[PROVIDED RECORDS — start]

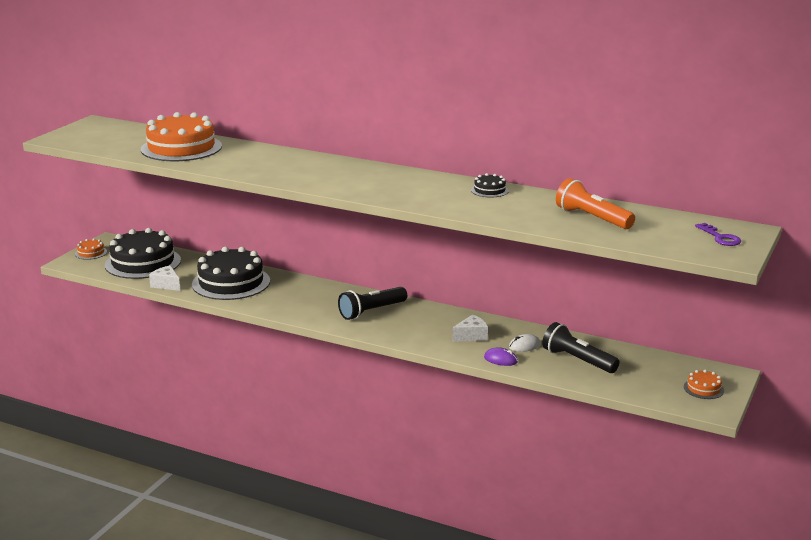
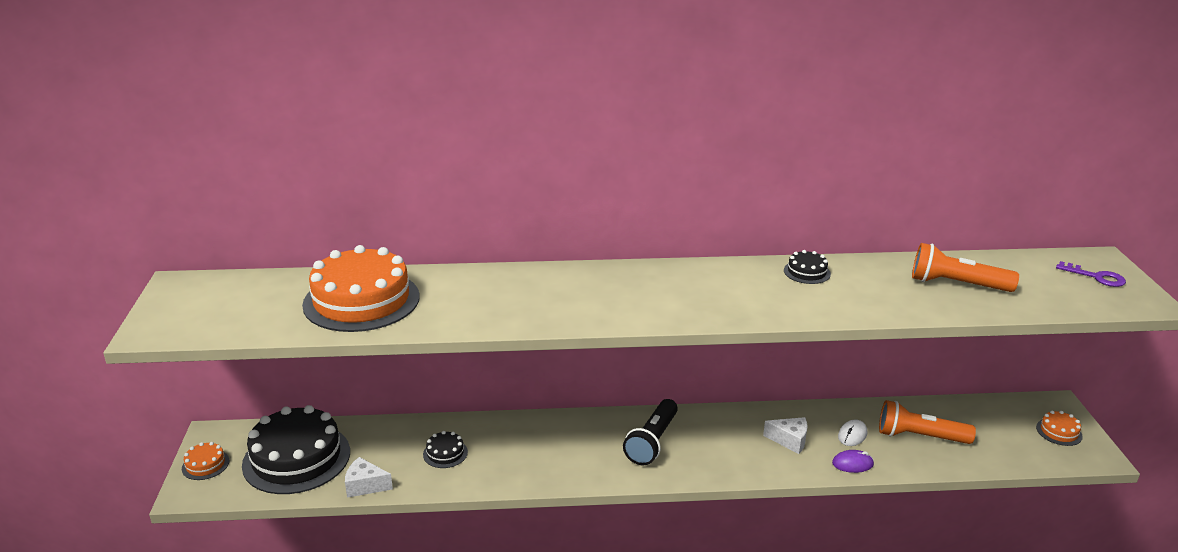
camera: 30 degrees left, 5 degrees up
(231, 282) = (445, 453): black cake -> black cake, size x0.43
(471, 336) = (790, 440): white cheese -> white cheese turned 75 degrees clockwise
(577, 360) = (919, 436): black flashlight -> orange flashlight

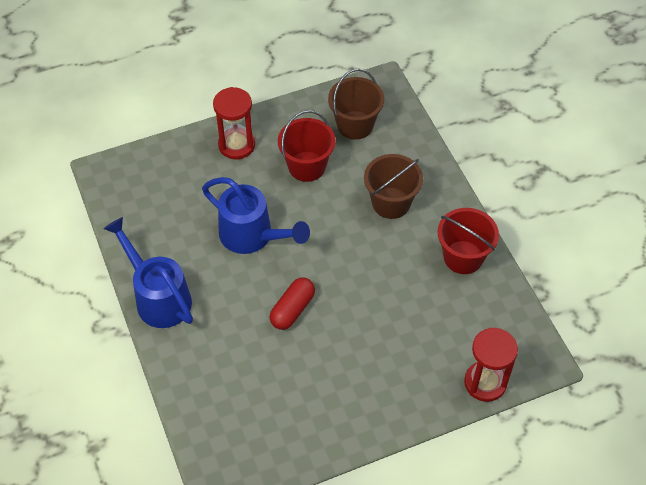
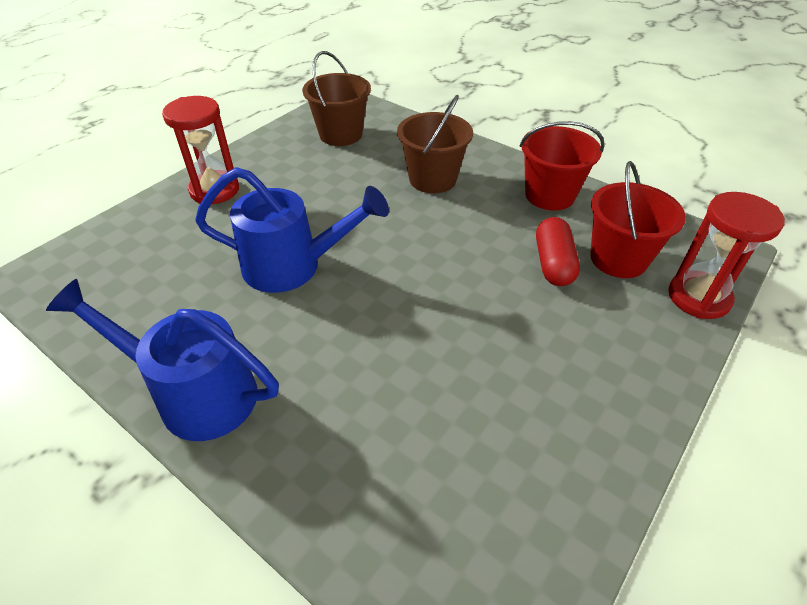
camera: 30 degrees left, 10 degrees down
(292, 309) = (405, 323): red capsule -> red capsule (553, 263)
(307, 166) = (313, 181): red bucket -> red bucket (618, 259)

[PROVIDED RECORDS — finish]
[PROVIDED RECORDS — start]

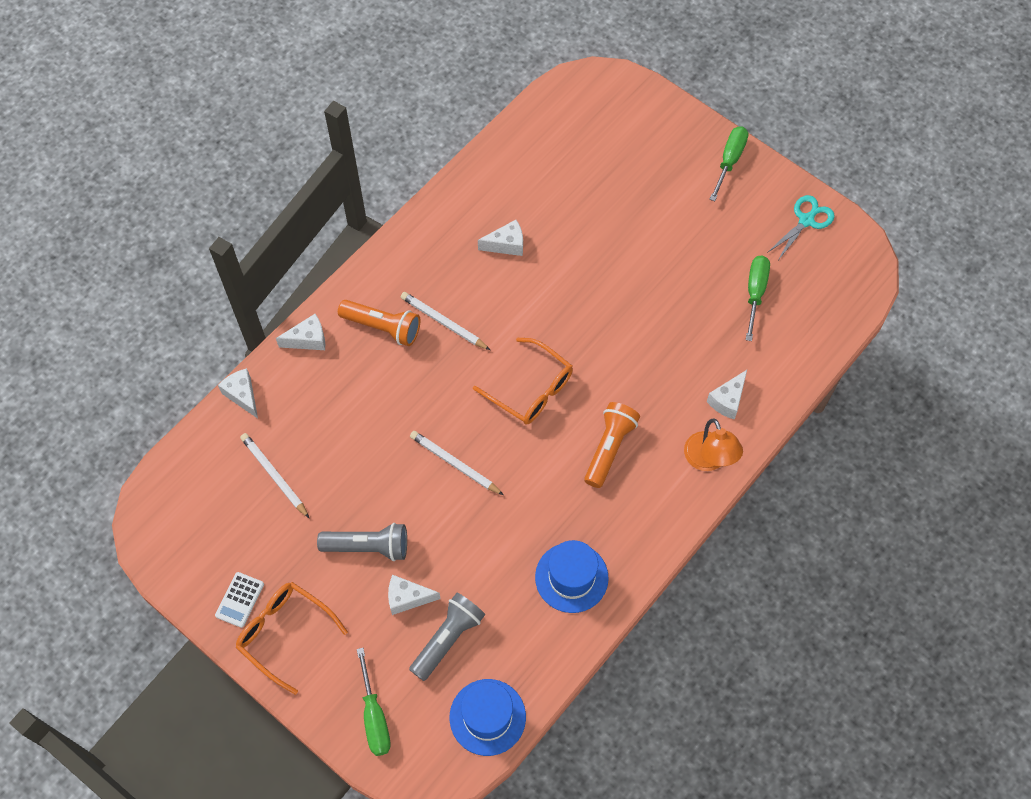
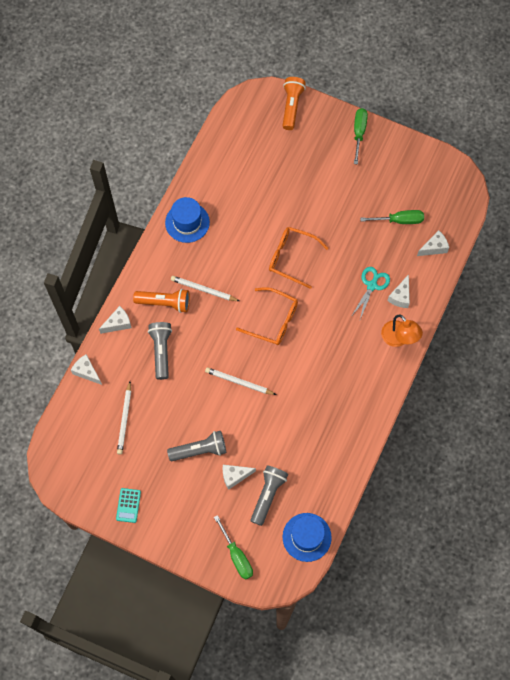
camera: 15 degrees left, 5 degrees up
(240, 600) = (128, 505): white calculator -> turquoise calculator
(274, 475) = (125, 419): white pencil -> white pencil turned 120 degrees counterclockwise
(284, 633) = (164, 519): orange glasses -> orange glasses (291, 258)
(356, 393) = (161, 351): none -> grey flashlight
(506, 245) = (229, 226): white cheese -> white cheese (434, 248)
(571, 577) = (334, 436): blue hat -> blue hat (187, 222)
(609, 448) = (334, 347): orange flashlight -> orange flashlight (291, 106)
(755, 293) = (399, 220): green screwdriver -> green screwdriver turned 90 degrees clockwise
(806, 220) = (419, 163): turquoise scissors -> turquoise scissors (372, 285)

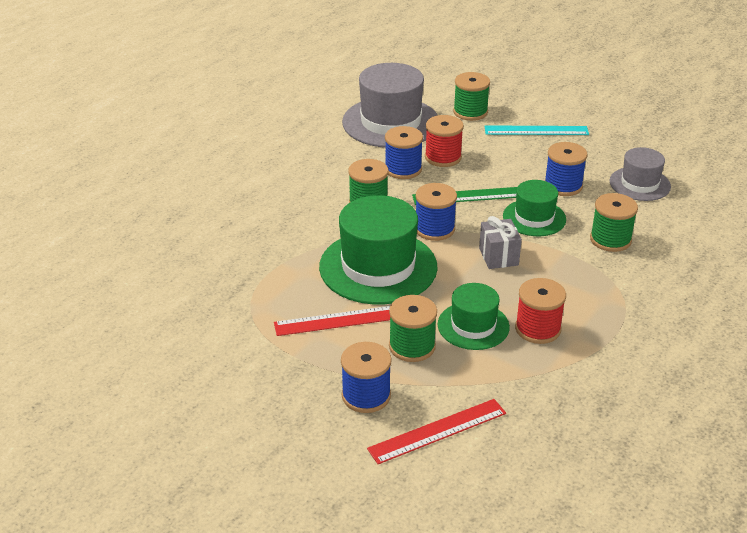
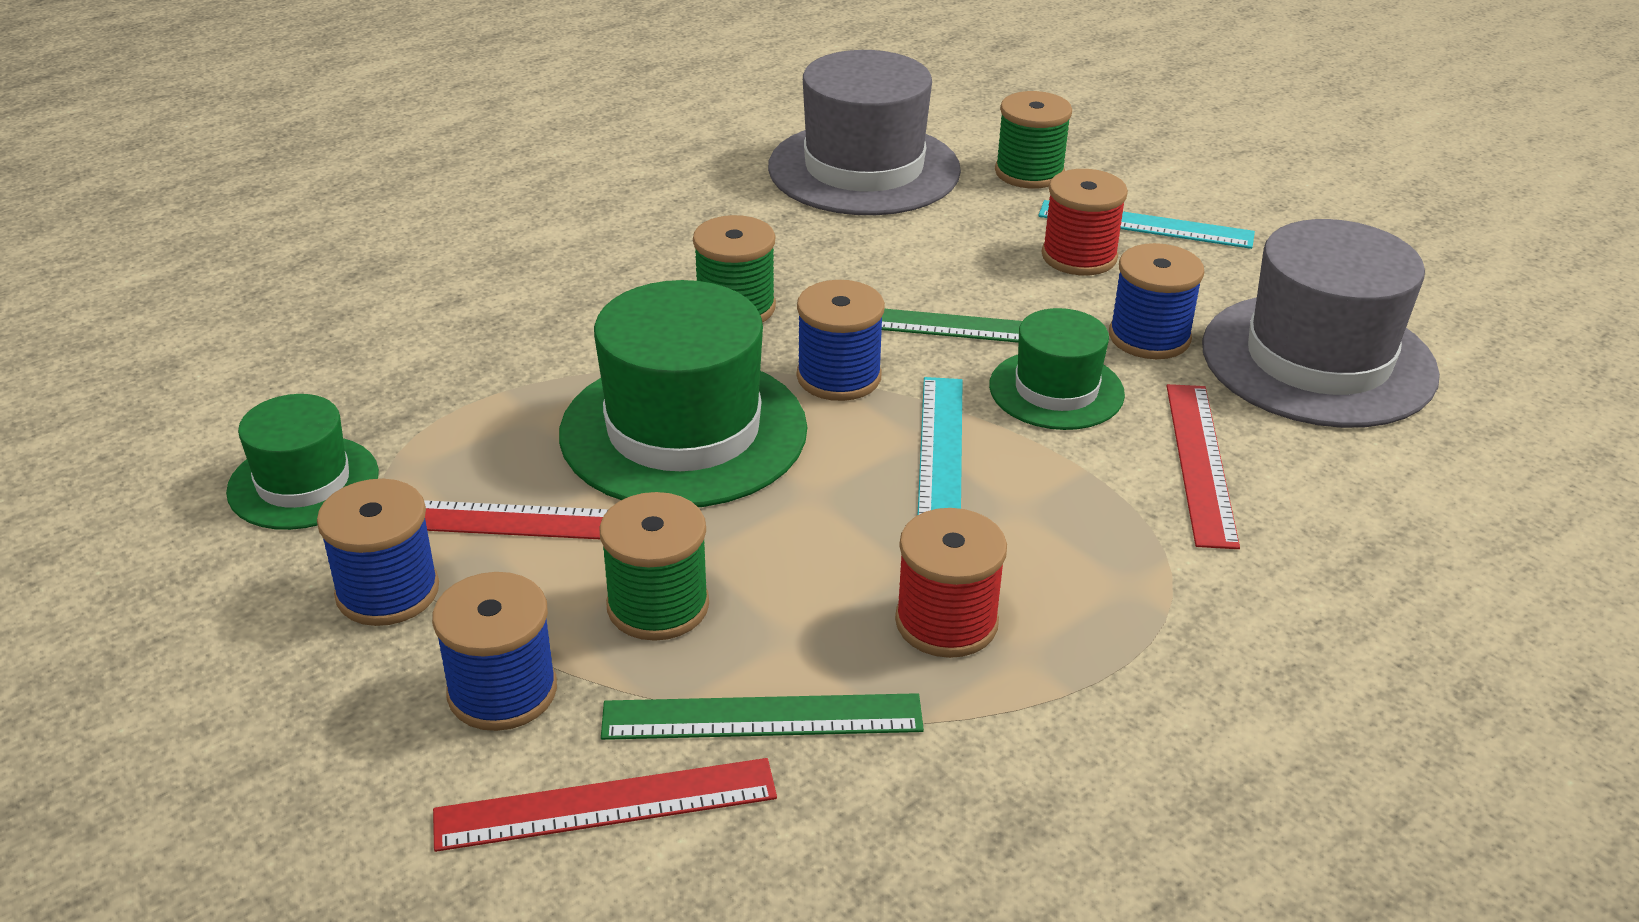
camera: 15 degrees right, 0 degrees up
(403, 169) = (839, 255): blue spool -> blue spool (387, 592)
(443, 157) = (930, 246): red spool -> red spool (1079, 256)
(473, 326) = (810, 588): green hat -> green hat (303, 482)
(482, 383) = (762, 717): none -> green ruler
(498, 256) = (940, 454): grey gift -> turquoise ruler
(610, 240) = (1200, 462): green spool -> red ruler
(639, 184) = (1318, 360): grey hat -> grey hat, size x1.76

[PROVIDED RECORDS — finish]
[PROVIDED RECORDS — start]

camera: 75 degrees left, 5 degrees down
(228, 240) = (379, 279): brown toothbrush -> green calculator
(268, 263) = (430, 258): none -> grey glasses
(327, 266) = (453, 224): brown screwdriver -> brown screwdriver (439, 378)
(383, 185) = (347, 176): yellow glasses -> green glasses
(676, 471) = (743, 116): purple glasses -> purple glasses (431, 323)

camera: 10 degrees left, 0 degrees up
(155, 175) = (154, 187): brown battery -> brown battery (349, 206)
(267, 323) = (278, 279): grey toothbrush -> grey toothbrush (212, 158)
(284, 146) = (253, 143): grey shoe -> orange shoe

[PROVIDED RECORDS — finish]

### [WHAT YOU NEED TO DO]
Repeat, exactly as they stand above, the lines from the line with "(482, 383) = (762, 717): none -> green ruler" to the line with "(639, 184) = (1318, 360): grey", both lines included.

### [RESULT OF THE EXERCISE]
(482, 383) = (762, 717): none -> green ruler
(498, 256) = (940, 454): grey gift -> turquoise ruler
(610, 240) = (1200, 462): green spool -> red ruler
(639, 184) = (1318, 360): grey hat -> grey hat, size x1.76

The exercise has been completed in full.